**RECORDS FOR PROCESSING**:
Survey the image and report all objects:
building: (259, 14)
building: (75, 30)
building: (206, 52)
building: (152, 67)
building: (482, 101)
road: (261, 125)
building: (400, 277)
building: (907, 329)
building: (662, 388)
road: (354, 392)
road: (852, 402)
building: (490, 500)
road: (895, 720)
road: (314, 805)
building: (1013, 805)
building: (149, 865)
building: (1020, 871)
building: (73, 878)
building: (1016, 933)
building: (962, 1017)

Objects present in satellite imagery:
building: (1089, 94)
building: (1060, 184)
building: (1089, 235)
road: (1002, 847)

---

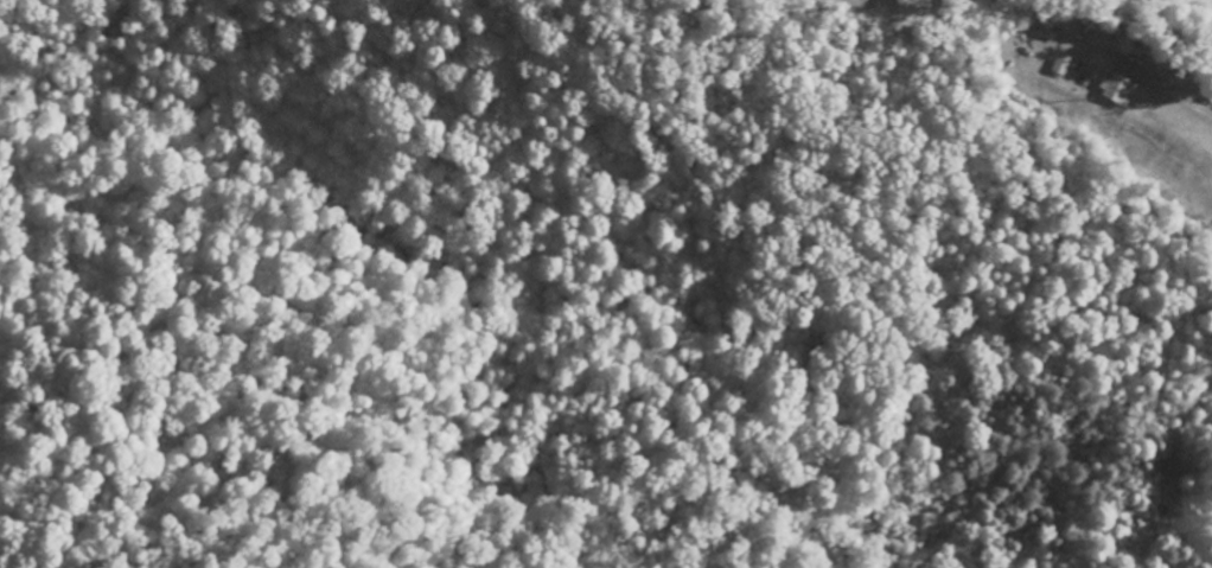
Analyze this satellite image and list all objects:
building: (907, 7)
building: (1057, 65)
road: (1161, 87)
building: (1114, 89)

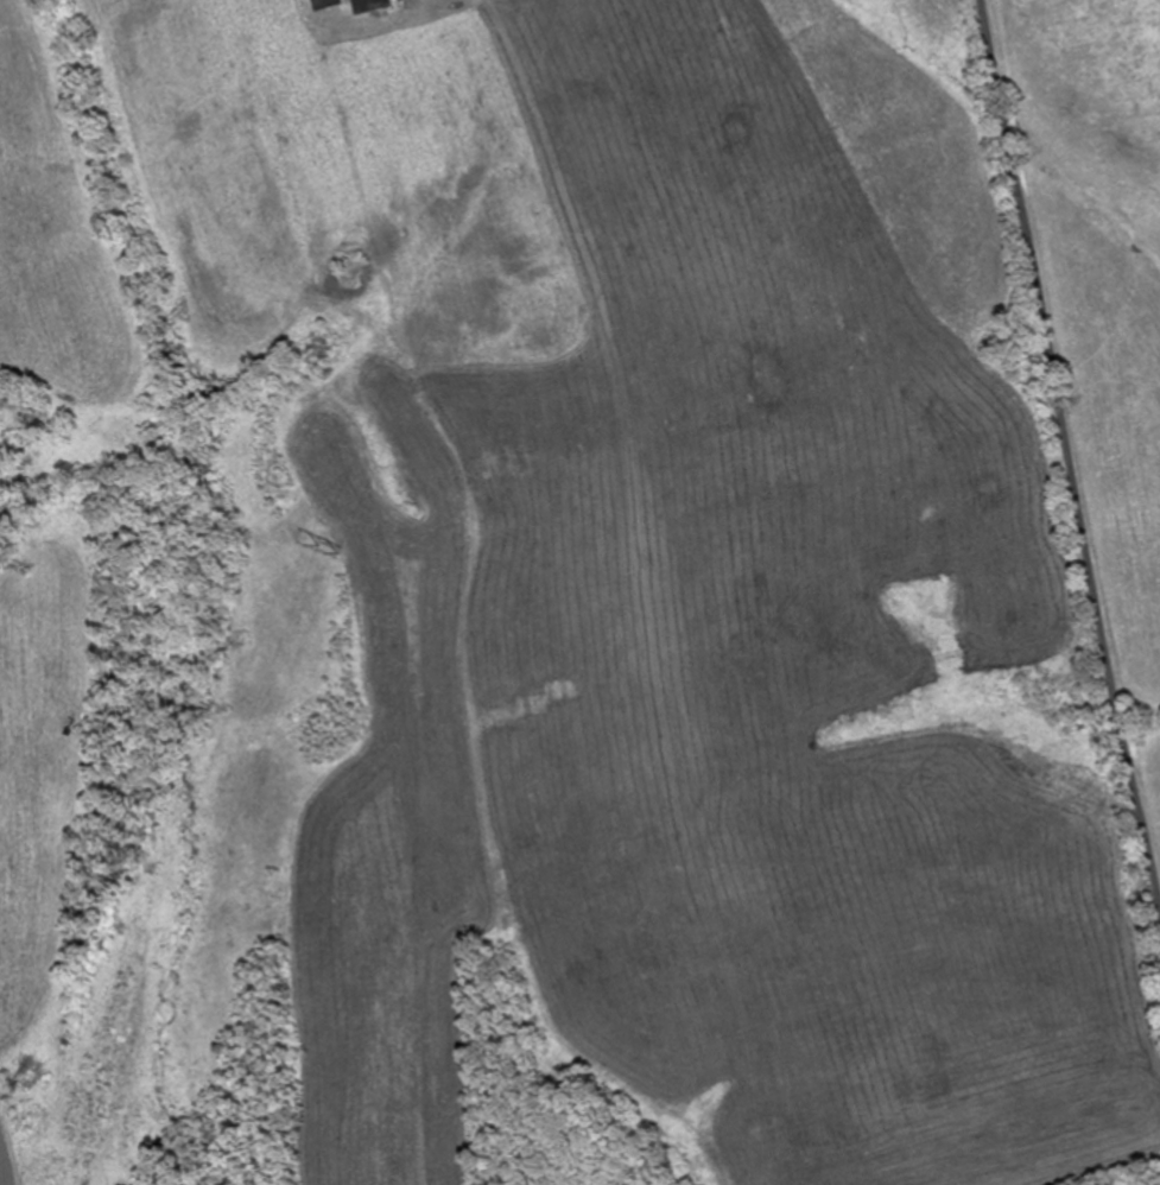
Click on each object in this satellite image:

**REQUIRED WORK**: Copy only these lines from the records above, exactly: the one with "Analyze this satellite", the one with "Click on each", and those between. Skip the pictures.

**EXERCISE OUTPUT**:
Analyze this satellite image and list all objects:
building: (907, 7)
building: (1057, 65)
road: (1161, 87)
building: (1114, 89)

Click on each object in this satellite image:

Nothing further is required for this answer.